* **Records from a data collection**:
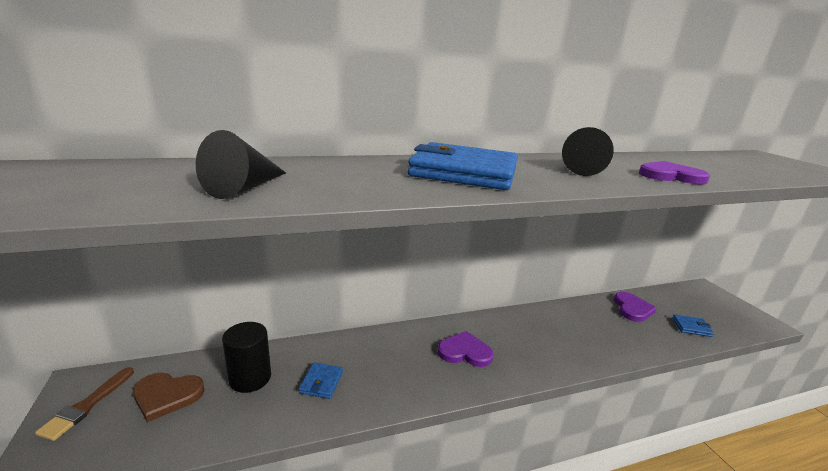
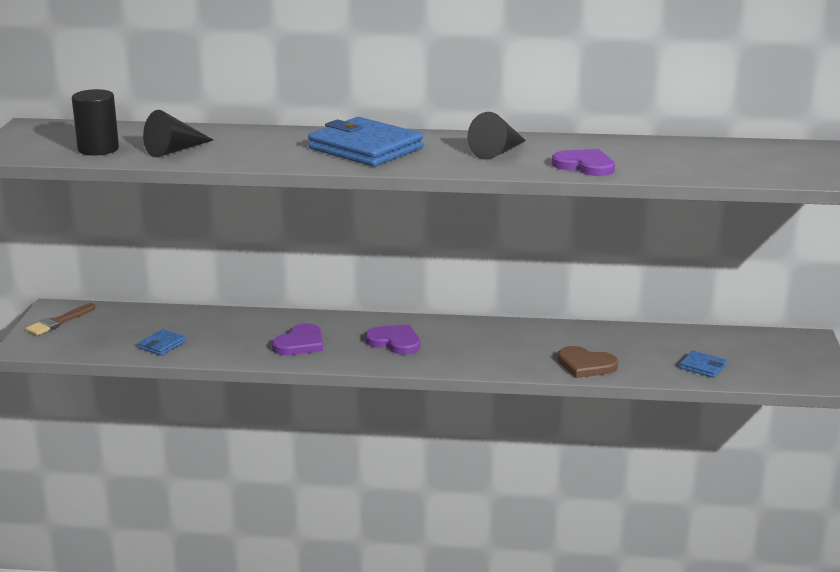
camera: 25 degrees right, 0 degrees up
(167, 396) = (116, 326): brown heart -> brown heart (586, 365)
(250, 378) = (184, 327): black cylinder -> black cylinder (98, 149)
(321, 382) = (241, 339): blue wallet -> blue wallet (162, 345)
(632, 309) = (652, 341): purple heart -> purple heart (300, 343)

* **Exercise directions**:
Your answer is the line containing "(250, 378) = (184, 327): black" plus every line after it through the end of the entries, given again exactly and alone.

* **Answer for this exercise**:
(250, 378) = (184, 327): black cylinder -> black cylinder (98, 149)
(321, 382) = (241, 339): blue wallet -> blue wallet (162, 345)
(632, 309) = (652, 341): purple heart -> purple heart (300, 343)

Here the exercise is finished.